• _Brief_: Every line of the data below is to be given again as it appears, with the images removed.

══ Data supplied ══

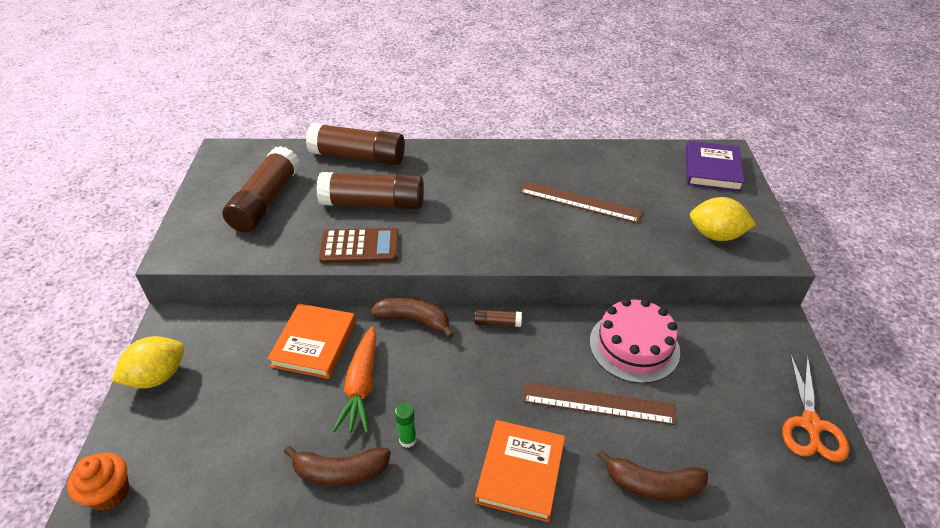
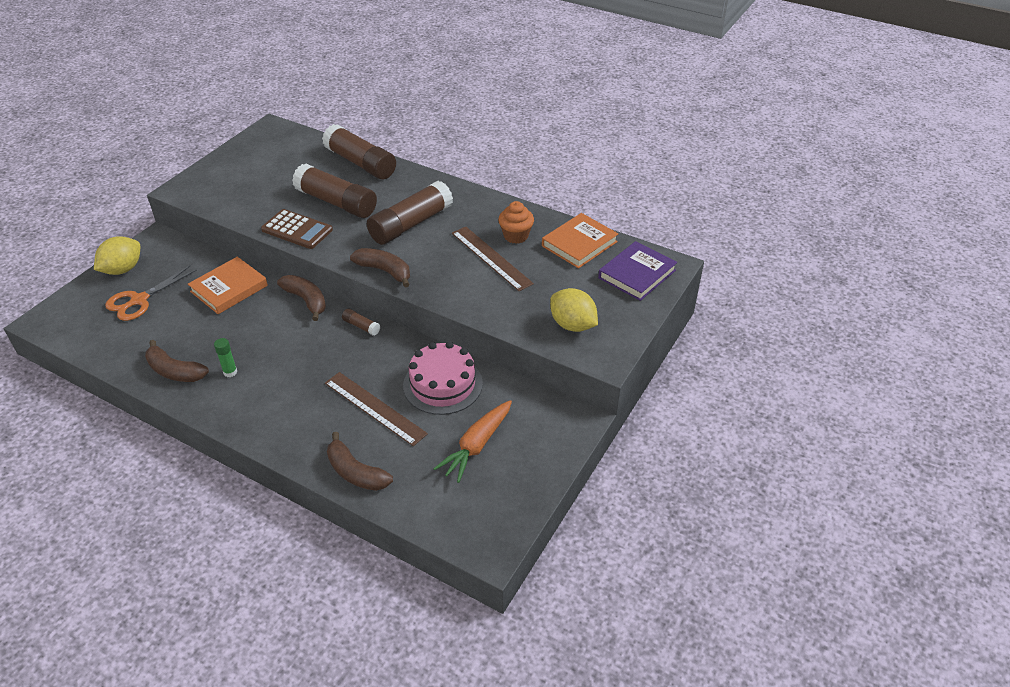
camera: 30 degrees right, 0 degrees up
(109, 493) = (47, 324): orange cupcake -> orange cupcake (516, 236)
(157, 376) = (122, 269): yellow lemon -> yellow lemon turned 45 degrees counterclockwise
(266, 201) = (266, 175): brown glue stick -> brown glue stick (410, 224)
(361, 387) = (232, 328): orange carrot -> orange carrot (476, 446)
(495, 253) = (385, 271): none -> brown banana
(520, 472) = (279, 423): orange book -> orange book (579, 244)
(810, 425) = (515, 494): orange scissors -> orange scissors (139, 300)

═══

• _Reply_:
camera: 30 degrees right, 0 degrees up
(109, 493) = (47, 324): orange cupcake -> orange cupcake (516, 236)
(157, 376) = (122, 269): yellow lemon -> yellow lemon turned 45 degrees counterclockwise
(266, 201) = (266, 175): brown glue stick -> brown glue stick (410, 224)
(361, 387) = (232, 328): orange carrot -> orange carrot (476, 446)
(495, 253) = (385, 271): none -> brown banana
(520, 472) = (279, 423): orange book -> orange book (579, 244)
(810, 425) = (515, 494): orange scissors -> orange scissors (139, 300)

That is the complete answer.